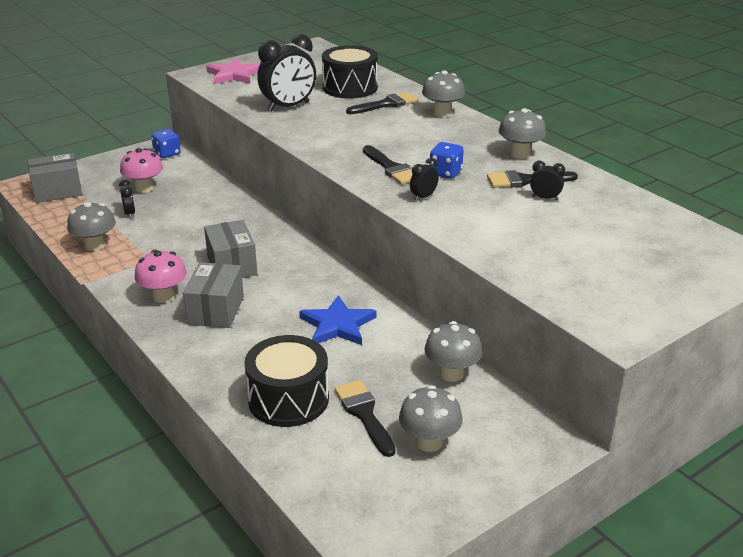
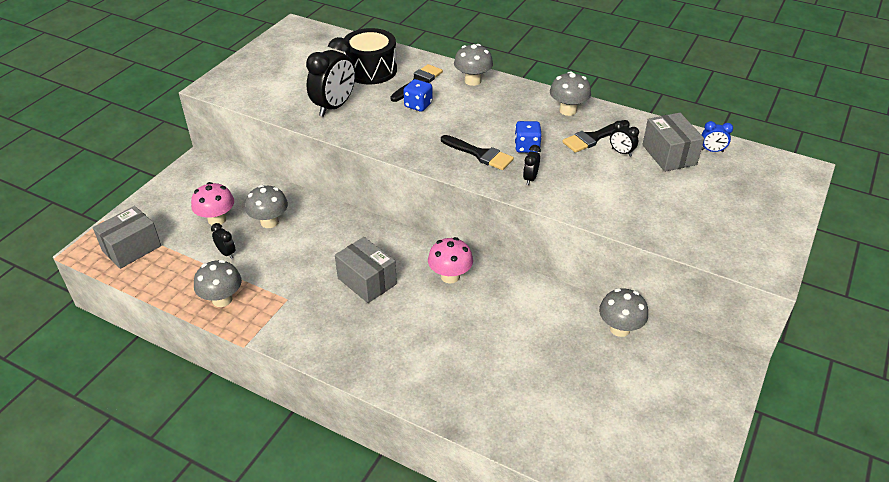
camera: 25 degrees left, 10 degrees up
(164, 296) = (332, 334): pink mushroom -> pink mushroom (450, 276)
(167, 153) = (207, 173): blue dice -> blue dice (418, 105)
(216, 310) = (390, 333): grey box -> grey box (669, 155)
(234, 75) = (250, 79): pink star -> none
(288, 399) = (517, 400): black drum -> none
(337, 325) = (501, 313): blue star -> none
(364, 414) = (585, 392): black brush -> none
(429, 442) = (649, 398): grey mushroom -> grey mushroom (269, 222)
(545, 198) = (621, 152): black clock -> black clock turned 135 degrees counterclockwise
(654, 219) = (712, 150): none -> blue clock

========================

# [TASK GOAL]
Some lines in the material contain "blue". Show all of them.

# [RESPONSE BELOW]
(167, 153) = (207, 173): blue dice -> blue dice (418, 105)
(337, 325) = (501, 313): blue star -> none
(654, 219) = (712, 150): none -> blue clock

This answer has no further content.